§ WHAT THIS TASK INVOLVES
Count the lines in the items below that contain the string "kern", matching case exactly, and reply with the number alone.

⁂

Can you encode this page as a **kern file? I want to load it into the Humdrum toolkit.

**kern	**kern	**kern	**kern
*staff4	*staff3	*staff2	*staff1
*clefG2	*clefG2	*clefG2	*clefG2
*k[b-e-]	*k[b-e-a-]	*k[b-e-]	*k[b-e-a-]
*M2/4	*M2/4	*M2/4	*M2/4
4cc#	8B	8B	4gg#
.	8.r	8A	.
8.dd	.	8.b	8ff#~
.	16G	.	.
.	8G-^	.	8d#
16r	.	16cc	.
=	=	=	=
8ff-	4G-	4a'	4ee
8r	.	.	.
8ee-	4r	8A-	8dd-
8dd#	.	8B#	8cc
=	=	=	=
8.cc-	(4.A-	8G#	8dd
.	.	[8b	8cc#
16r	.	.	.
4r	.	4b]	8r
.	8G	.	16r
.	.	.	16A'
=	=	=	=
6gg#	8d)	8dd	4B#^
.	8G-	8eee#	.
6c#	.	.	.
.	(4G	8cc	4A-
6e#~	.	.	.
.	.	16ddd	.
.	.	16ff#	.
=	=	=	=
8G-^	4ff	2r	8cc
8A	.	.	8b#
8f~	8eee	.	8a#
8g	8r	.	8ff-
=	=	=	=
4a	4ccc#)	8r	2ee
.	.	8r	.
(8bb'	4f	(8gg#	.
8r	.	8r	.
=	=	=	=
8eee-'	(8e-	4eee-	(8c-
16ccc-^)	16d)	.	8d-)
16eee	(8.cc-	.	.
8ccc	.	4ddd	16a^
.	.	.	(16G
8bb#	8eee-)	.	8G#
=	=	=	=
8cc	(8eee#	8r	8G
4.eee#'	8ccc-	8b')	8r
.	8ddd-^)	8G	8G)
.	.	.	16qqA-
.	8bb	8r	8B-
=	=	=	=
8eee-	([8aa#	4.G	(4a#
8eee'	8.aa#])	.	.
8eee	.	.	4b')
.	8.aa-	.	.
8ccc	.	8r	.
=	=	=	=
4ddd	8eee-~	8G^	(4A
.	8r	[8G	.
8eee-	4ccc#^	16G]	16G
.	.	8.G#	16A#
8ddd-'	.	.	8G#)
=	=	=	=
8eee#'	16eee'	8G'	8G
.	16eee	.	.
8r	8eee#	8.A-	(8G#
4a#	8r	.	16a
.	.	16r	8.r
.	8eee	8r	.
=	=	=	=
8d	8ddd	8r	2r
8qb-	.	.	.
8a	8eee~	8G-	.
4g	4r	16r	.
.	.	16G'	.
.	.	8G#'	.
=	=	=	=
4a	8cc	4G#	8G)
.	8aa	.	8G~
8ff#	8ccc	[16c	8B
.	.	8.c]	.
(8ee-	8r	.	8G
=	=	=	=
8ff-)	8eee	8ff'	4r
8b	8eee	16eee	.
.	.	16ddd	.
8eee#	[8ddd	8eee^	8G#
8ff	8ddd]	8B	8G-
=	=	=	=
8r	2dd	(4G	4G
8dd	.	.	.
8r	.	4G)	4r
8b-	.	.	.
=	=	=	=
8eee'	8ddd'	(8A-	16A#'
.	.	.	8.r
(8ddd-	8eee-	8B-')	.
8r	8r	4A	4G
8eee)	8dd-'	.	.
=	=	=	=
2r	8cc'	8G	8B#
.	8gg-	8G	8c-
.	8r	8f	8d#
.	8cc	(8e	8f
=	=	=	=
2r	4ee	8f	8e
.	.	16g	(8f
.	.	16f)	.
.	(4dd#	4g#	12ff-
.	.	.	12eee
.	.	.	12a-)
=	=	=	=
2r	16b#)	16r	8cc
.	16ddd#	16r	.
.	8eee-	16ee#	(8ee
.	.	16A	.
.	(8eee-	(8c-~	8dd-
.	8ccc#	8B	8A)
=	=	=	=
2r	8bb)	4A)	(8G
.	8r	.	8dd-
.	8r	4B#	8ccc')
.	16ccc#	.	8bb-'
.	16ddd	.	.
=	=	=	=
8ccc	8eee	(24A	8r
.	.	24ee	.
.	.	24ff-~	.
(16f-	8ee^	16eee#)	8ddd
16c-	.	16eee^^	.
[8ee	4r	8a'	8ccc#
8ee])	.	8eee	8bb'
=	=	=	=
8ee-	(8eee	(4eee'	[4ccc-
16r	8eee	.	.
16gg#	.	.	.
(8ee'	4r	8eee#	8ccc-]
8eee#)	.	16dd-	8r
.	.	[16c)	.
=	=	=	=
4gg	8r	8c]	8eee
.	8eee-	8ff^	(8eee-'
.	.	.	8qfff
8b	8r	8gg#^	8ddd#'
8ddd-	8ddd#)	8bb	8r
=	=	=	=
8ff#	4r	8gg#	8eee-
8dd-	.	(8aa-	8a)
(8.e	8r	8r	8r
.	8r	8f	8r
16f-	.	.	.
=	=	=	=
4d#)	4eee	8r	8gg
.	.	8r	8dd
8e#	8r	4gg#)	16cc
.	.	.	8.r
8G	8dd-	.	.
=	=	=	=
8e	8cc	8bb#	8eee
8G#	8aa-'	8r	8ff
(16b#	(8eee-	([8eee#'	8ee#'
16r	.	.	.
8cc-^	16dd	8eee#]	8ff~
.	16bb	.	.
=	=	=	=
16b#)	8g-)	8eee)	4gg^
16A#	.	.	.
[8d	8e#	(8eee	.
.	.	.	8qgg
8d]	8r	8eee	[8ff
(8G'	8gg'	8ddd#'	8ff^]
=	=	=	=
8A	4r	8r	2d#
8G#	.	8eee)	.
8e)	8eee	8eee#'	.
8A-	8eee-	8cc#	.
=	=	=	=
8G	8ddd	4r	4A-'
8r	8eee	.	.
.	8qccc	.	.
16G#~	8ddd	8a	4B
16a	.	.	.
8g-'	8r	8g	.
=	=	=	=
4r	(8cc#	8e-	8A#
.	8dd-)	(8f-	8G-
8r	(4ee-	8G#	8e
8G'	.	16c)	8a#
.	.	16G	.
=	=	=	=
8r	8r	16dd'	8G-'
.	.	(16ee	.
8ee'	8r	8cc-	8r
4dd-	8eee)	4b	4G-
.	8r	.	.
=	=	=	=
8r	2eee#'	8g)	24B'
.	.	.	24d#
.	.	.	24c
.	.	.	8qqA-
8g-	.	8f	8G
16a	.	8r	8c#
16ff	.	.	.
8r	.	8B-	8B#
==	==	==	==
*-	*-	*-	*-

⁂

§ CORRECT RESPONSE
2